Every line in the data below that holds "yellow" should be found and copied.

[Object change listings]
·····

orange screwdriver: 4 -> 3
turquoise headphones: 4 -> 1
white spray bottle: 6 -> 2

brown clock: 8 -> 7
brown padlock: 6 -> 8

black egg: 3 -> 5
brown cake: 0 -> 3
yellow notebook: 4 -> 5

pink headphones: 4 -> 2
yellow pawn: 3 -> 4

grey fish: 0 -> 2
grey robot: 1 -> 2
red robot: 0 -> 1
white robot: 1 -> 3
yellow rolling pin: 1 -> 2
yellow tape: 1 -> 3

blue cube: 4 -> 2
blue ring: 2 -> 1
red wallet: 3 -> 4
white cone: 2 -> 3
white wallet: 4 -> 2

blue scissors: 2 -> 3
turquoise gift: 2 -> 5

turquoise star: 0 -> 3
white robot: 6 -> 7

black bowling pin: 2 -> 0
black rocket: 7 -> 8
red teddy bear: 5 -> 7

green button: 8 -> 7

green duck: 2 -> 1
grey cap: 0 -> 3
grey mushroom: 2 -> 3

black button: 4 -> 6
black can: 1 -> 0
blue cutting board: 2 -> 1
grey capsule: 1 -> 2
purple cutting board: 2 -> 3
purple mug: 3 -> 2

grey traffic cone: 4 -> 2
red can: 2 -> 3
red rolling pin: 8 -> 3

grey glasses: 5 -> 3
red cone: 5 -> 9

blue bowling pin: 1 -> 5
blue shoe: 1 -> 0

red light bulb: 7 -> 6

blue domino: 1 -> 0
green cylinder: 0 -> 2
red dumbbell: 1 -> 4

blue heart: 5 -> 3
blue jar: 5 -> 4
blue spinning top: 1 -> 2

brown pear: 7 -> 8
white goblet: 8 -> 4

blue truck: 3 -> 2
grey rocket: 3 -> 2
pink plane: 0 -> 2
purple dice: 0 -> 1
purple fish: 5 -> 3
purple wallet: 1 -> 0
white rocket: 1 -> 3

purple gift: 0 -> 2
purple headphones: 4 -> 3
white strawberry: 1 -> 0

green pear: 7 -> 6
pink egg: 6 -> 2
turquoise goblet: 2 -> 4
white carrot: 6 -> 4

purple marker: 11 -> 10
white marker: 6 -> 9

·····

Final answer -
yellow notebook: 4 -> 5
yellow pawn: 3 -> 4
yellow rolling pin: 1 -> 2
yellow tape: 1 -> 3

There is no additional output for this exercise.